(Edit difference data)
=======

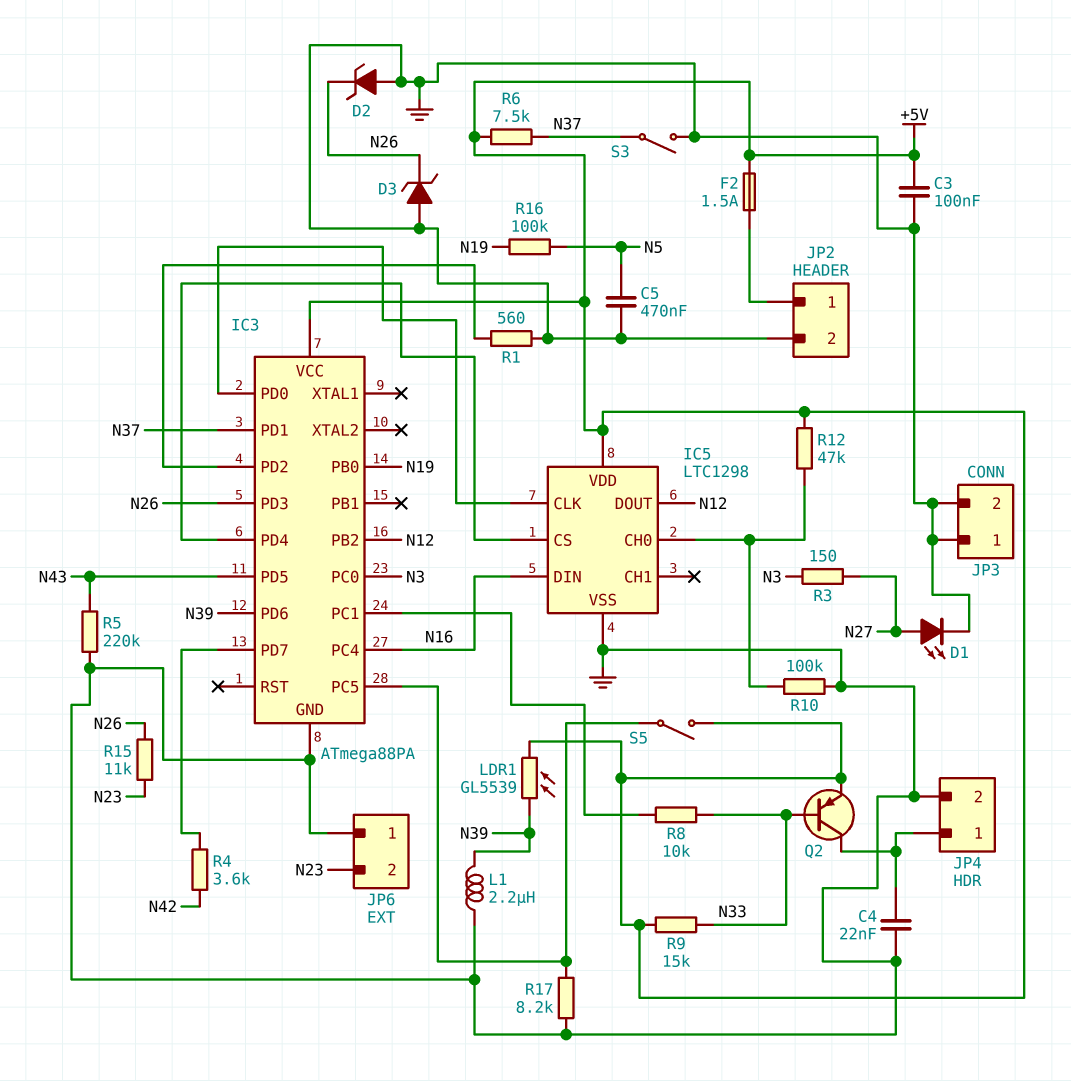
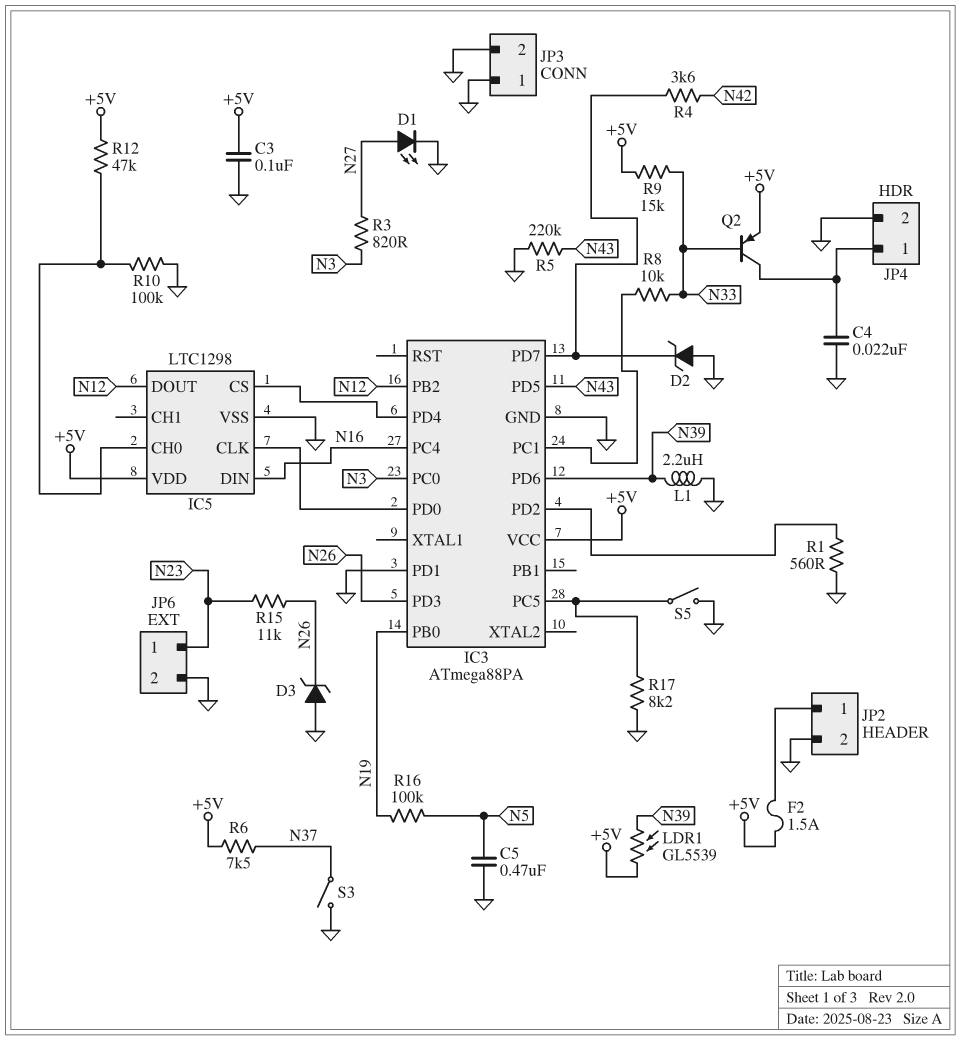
D2: zener (A GND, K N26) -> zener (A GND, K IC3/PD7)
IC3 pin PD1: N37 -> GND
JP6 pin 1: GND -> N23
JP6 pin 2: N23 -> GND
R3: 150 (N3, N27) -> 820 (N3, N27)
S5: switch (+5V, IC3/PC5) -> switch (GND, IC3/PC5)

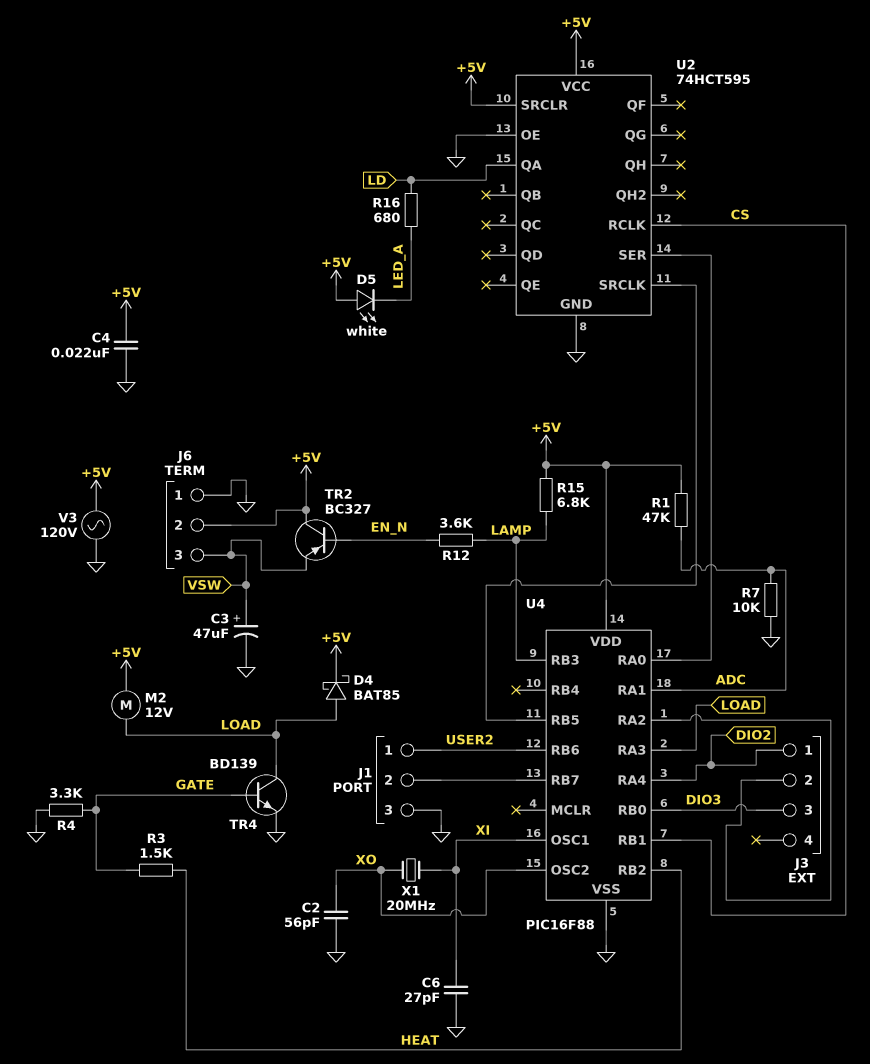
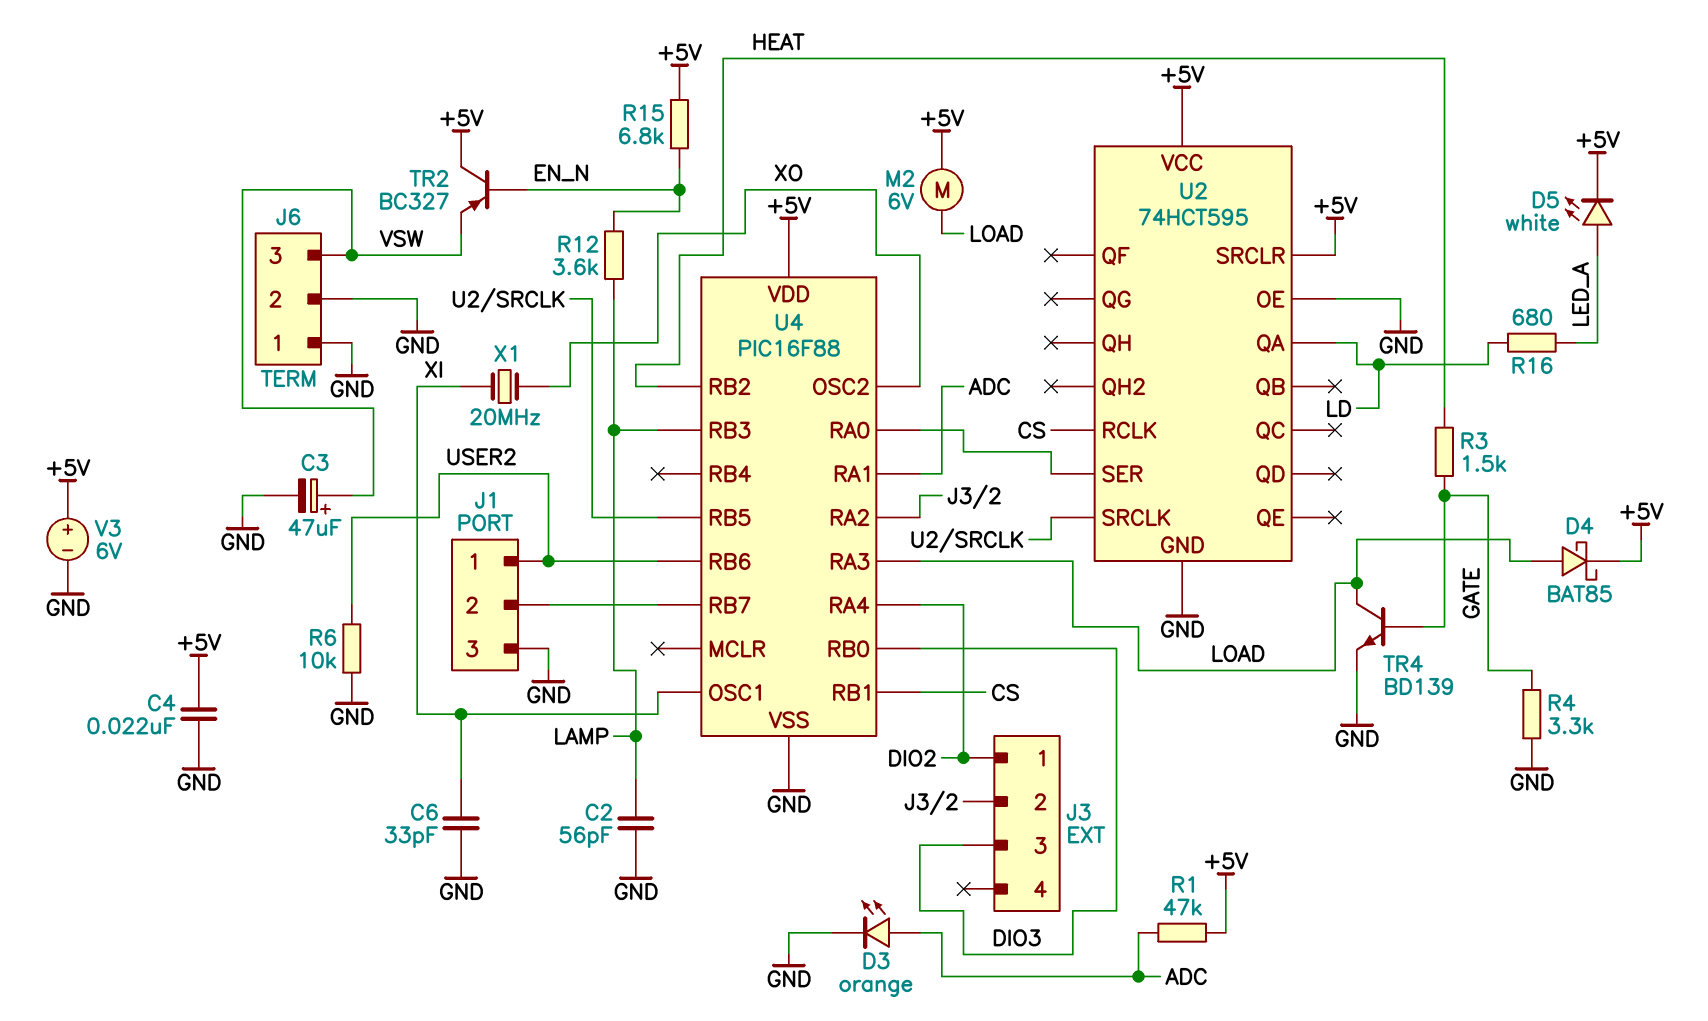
C2: 56pF (GND, XO) -> 56pF (GND, LAMP)
C6: 27pF (GND, XI) -> 33pF (GND, XI)
D3: none -> LED orange (A ADC, K GND)
D5: LED white (A +5V, K LED_A) -> LED white (A LED_A, K +5V)
J6 pin 2: +5V -> GND
M2: motor 12V (+5V, LOAD) -> motor 6V (+5V, LOAD)
R6: none -> 10k (GND, USER2)
R7: 10k (ADC, GND) -> none
R15: 6.8k (+5V, LAMP) -> 6.8k (+5V, EN_N)
V3: AC 120V (+5V, GND) -> 6V (plus +5V, minus GND)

=======

## What to do:
Retype all the records exactly and keep out every picture.

## Result:
D2: zener (A GND, K N26) -> zener (A GND, K IC3/PD7)
IC3 pin PD1: N37 -> GND
JP6 pin 1: GND -> N23
JP6 pin 2: N23 -> GND
R3: 150 (N3, N27) -> 820 (N3, N27)
S5: switch (+5V, IC3/PC5) -> switch (GND, IC3/PC5)

C2: 56pF (GND, XO) -> 56pF (GND, LAMP)
C6: 27pF (GND, XI) -> 33pF (GND, XI)
D3: none -> LED orange (A ADC, K GND)
D5: LED white (A +5V, K LED_A) -> LED white (A LED_A, K +5V)
J6 pin 2: +5V -> GND
M2: motor 12V (+5V, LOAD) -> motor 6V (+5V, LOAD)
R6: none -> 10k (GND, USER2)
R7: 10k (ADC, GND) -> none
R15: 6.8k (+5V, LAMP) -> 6.8k (+5V, EN_N)
V3: AC 120V (+5V, GND) -> 6V (plus +5V, minus GND)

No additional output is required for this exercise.